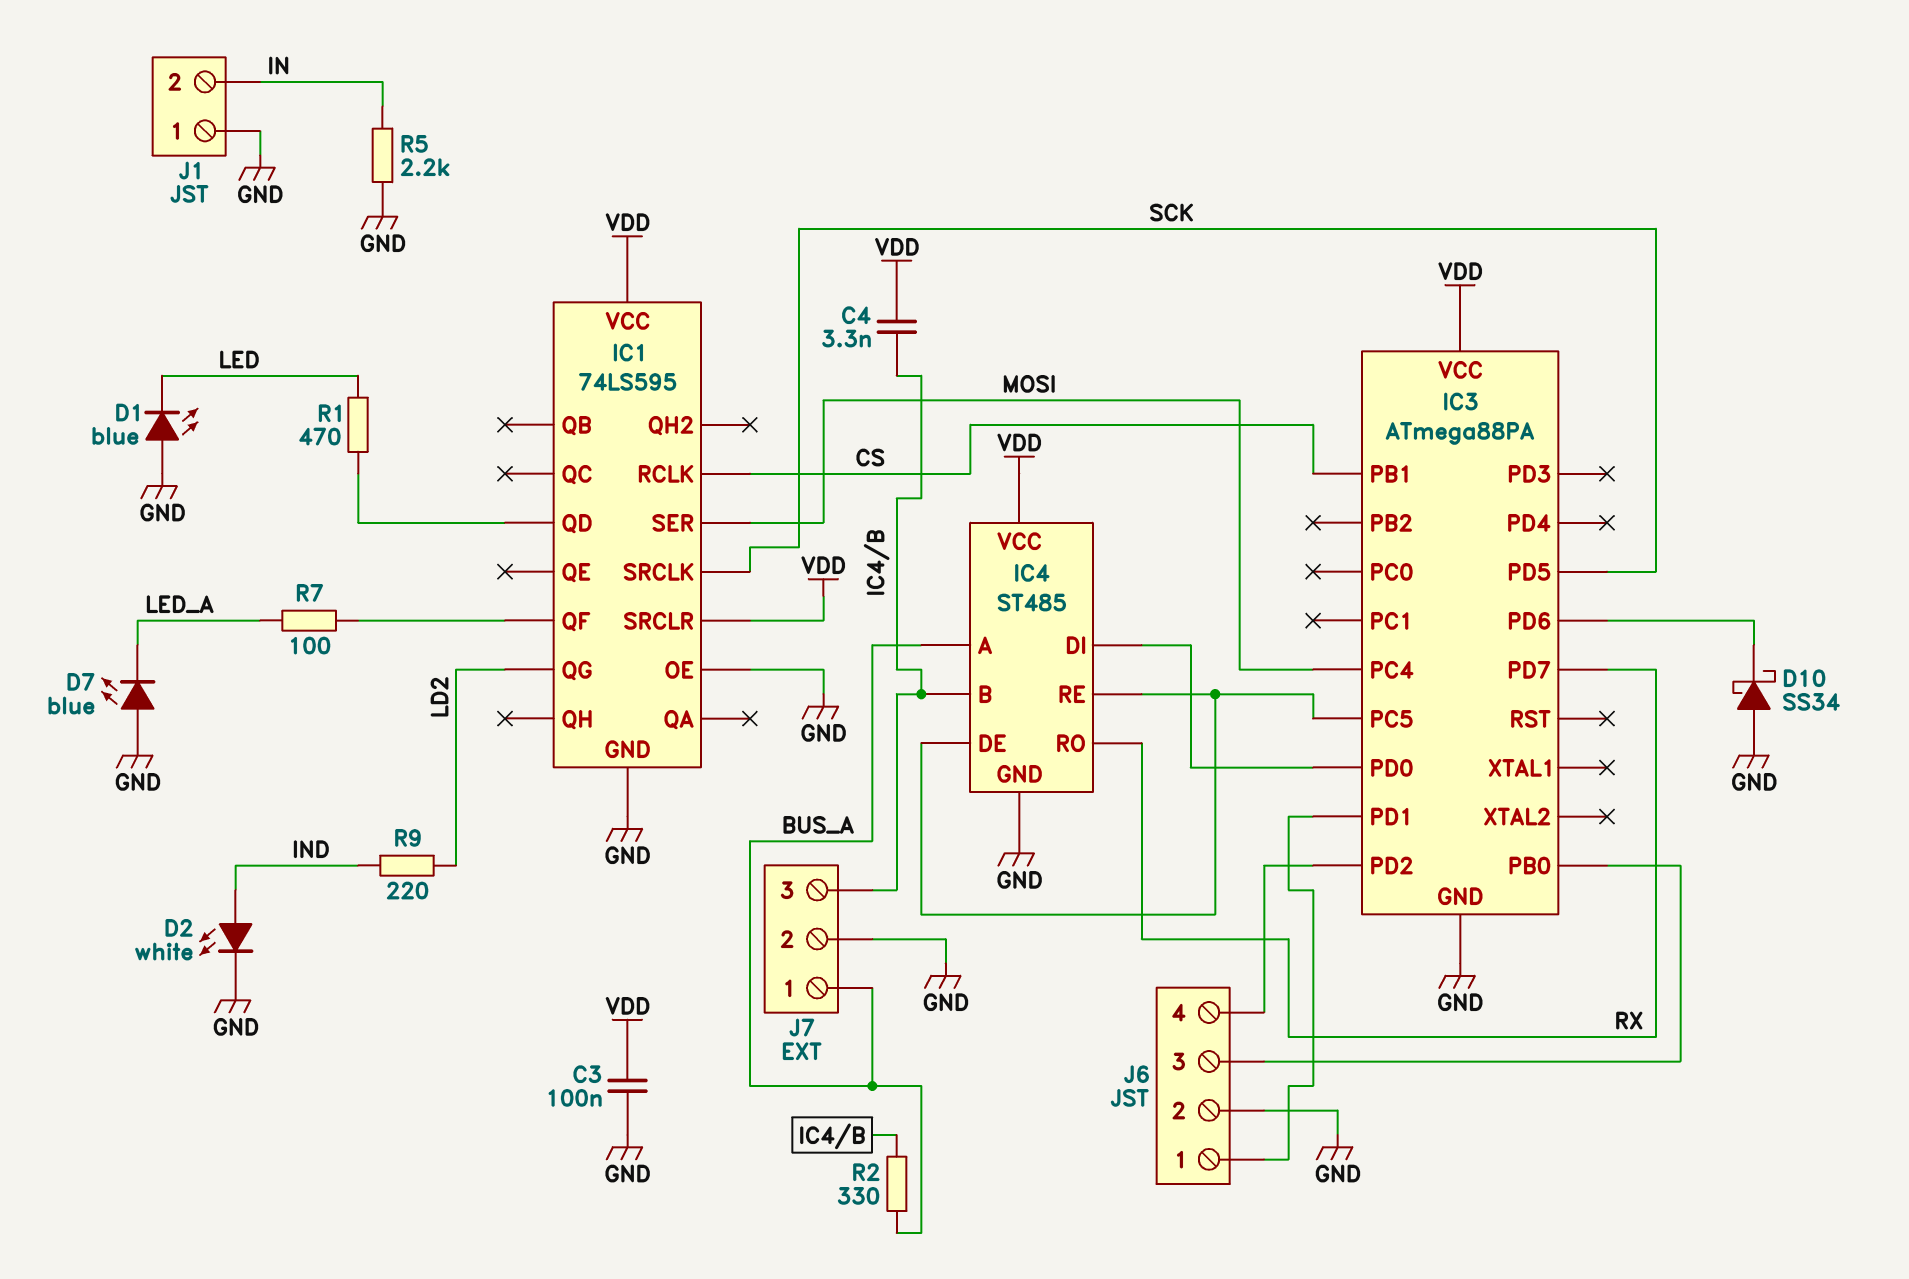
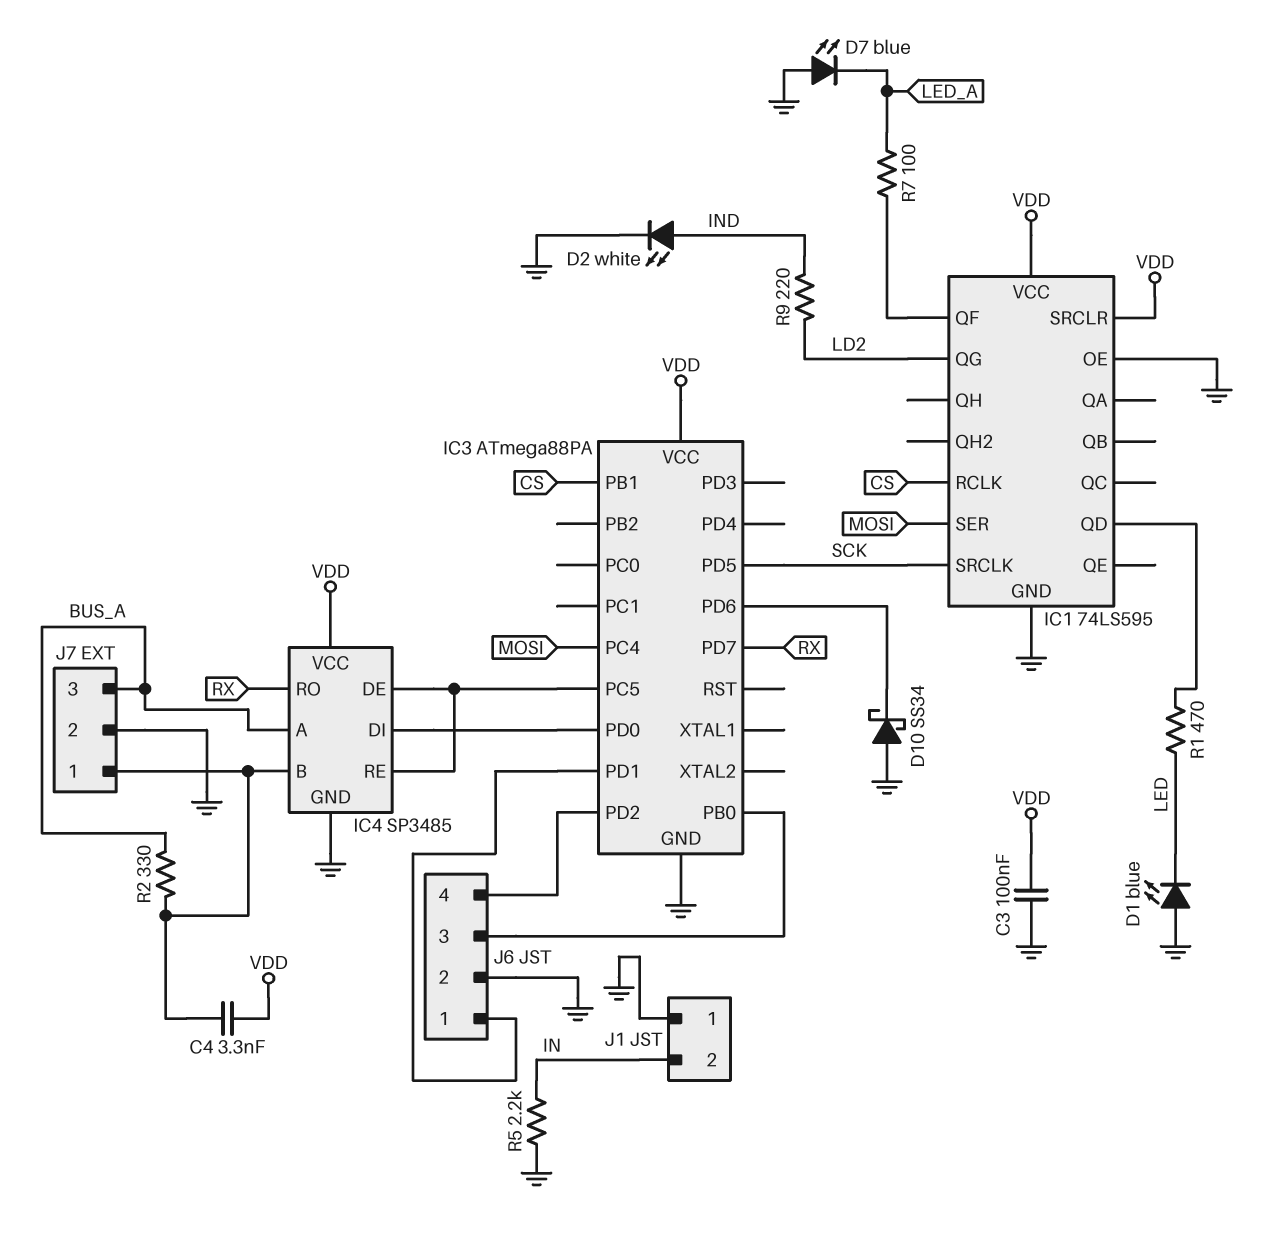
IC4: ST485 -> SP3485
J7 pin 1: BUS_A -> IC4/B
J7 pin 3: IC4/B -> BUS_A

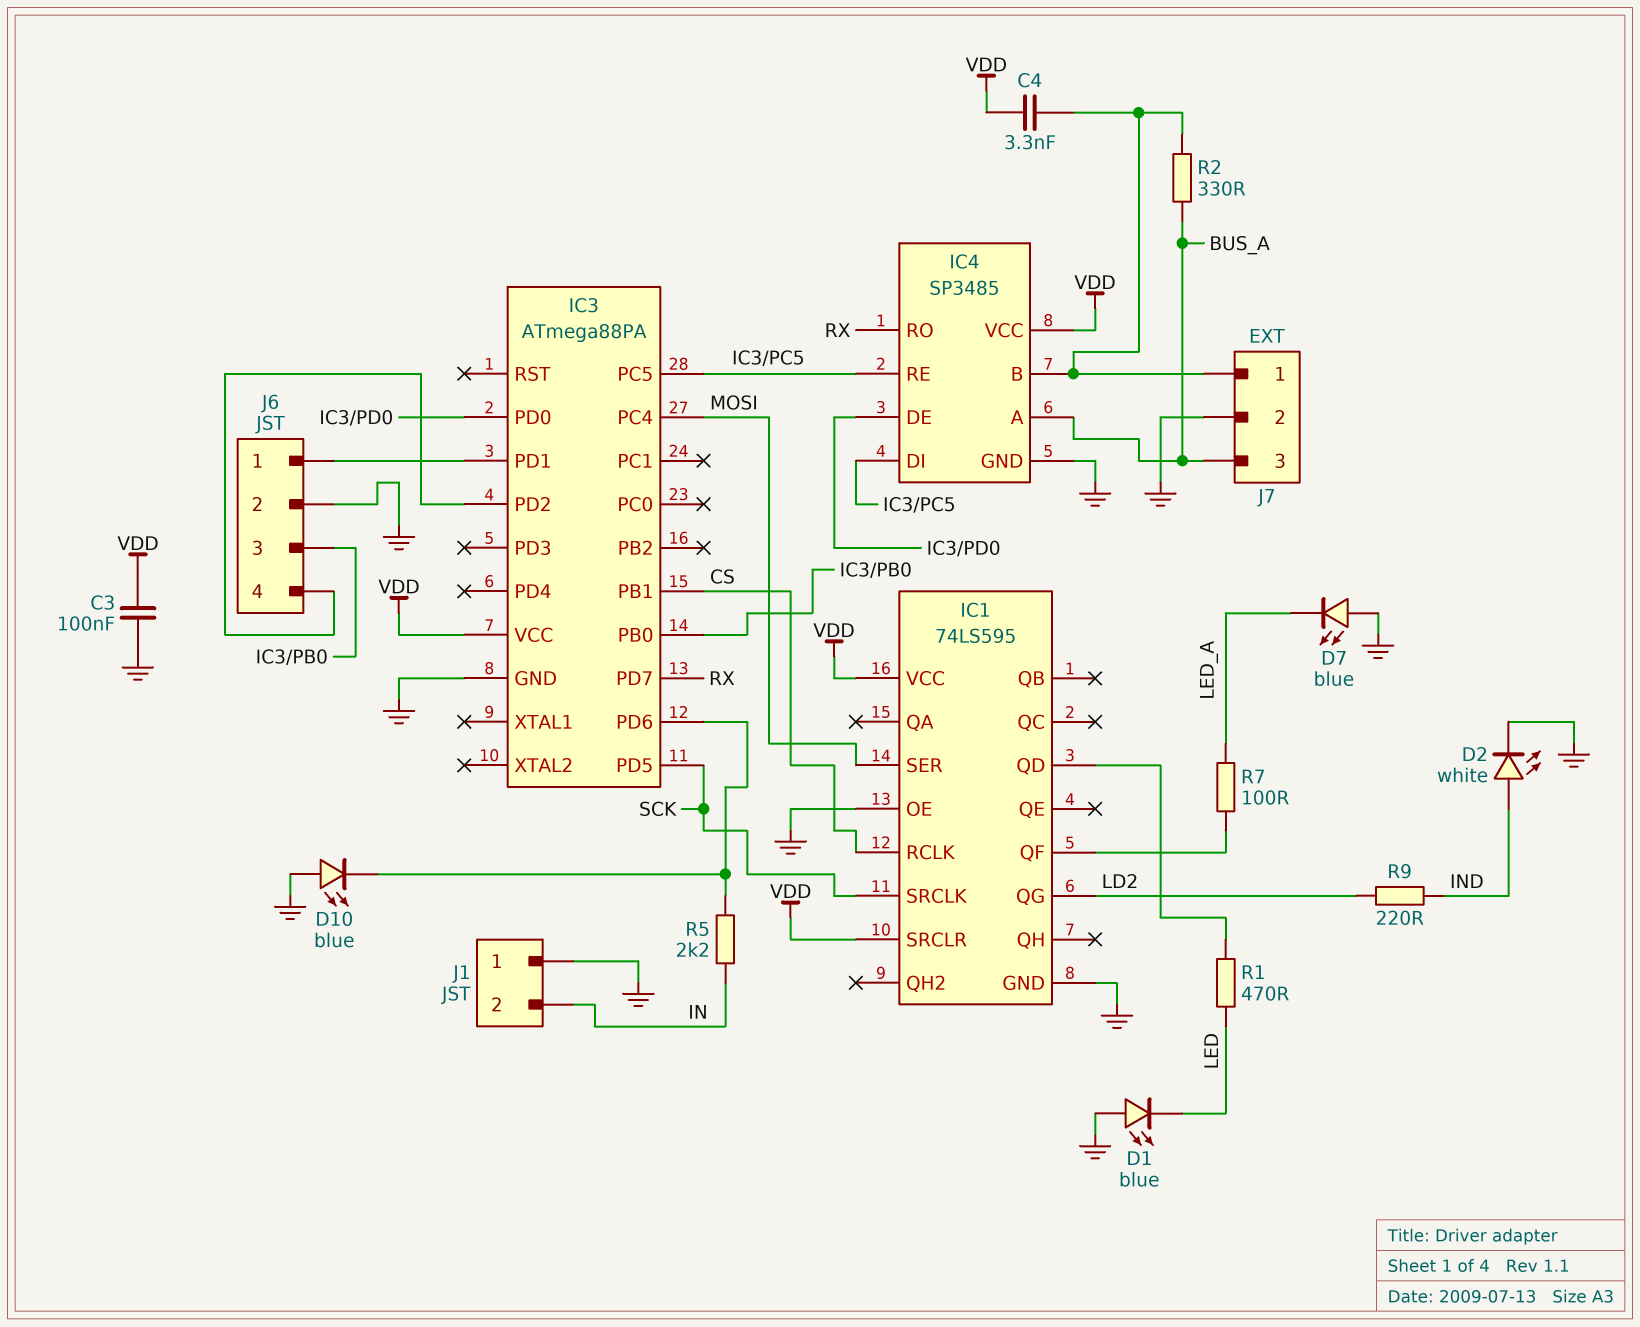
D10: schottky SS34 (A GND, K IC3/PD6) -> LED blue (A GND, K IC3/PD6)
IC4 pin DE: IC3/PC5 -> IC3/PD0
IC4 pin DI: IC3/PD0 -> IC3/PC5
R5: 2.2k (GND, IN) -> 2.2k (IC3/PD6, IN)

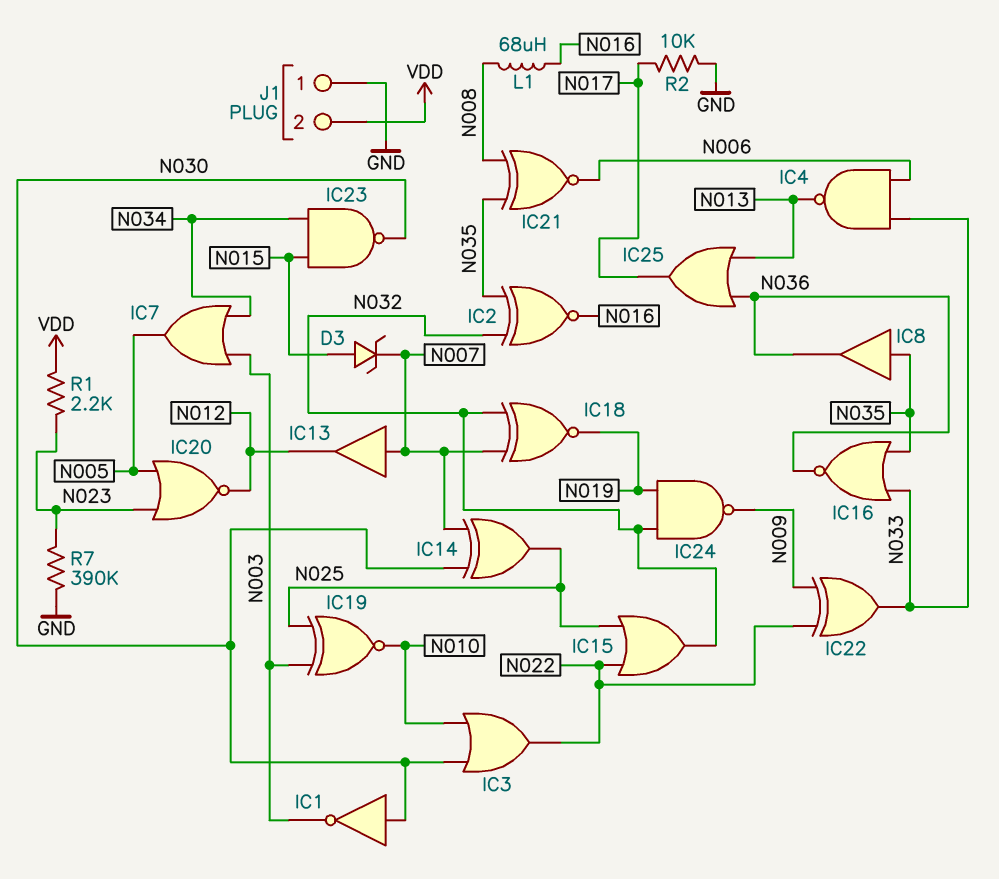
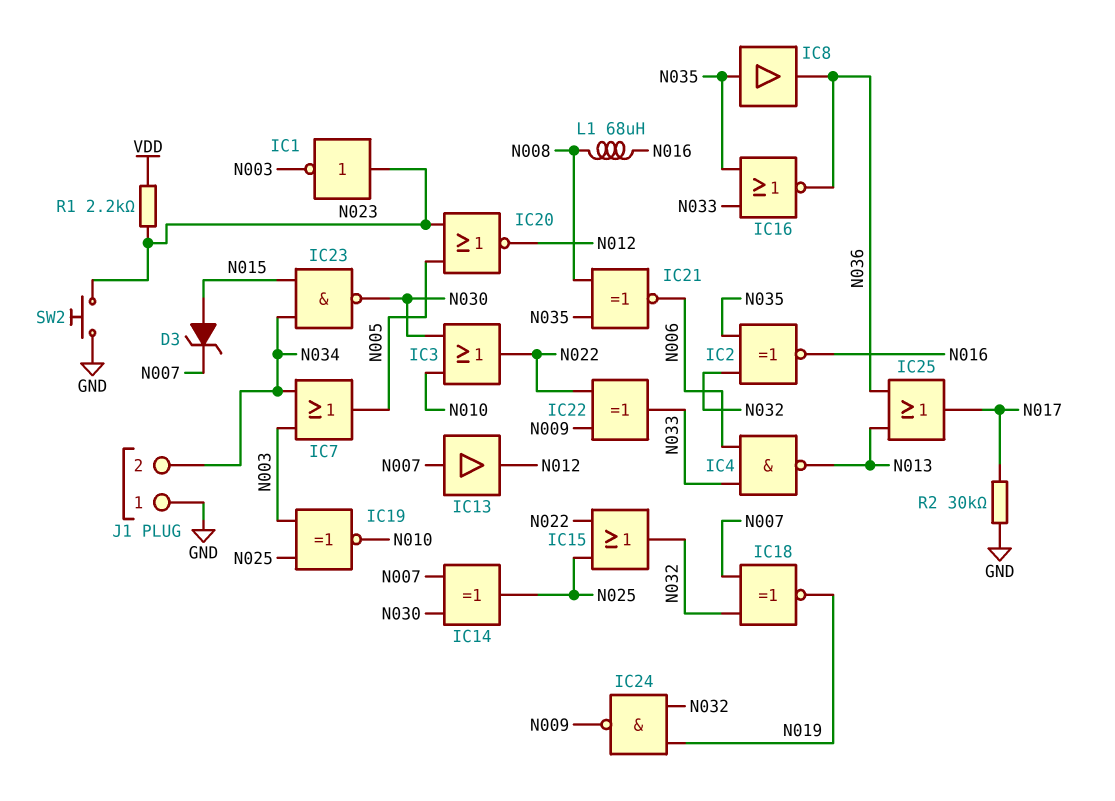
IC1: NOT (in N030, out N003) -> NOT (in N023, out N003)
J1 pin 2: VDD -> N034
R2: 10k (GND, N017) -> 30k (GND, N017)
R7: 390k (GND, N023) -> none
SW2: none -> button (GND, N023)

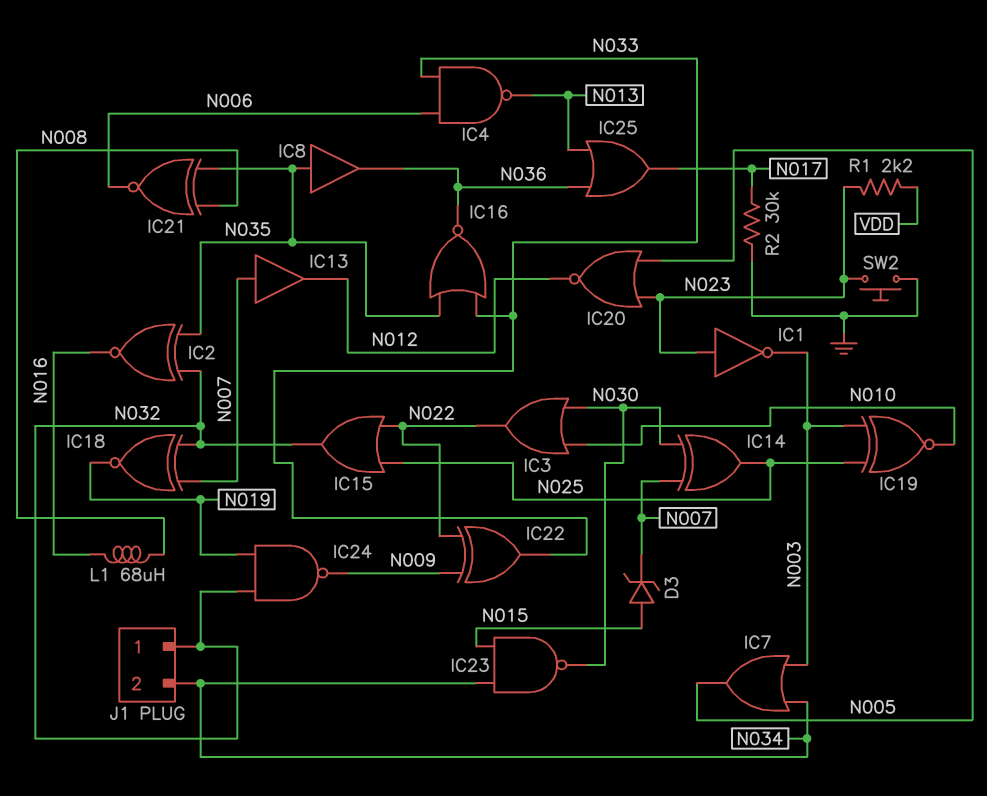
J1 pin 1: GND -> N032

:: WORK TO COMPLETE ::
Word for word, give again the lines from the line holding "J1 pin 2: VDD -> N034" through the last line of the material, both included; pictures are not part of the copy.

:: OUTPUT FOR THIS EXERCISE ::
J1 pin 2: VDD -> N034
R2: 10k (GND, N017) -> 30k (GND, N017)
R7: 390k (GND, N023) -> none
SW2: none -> button (GND, N023)

J1 pin 1: GND -> N032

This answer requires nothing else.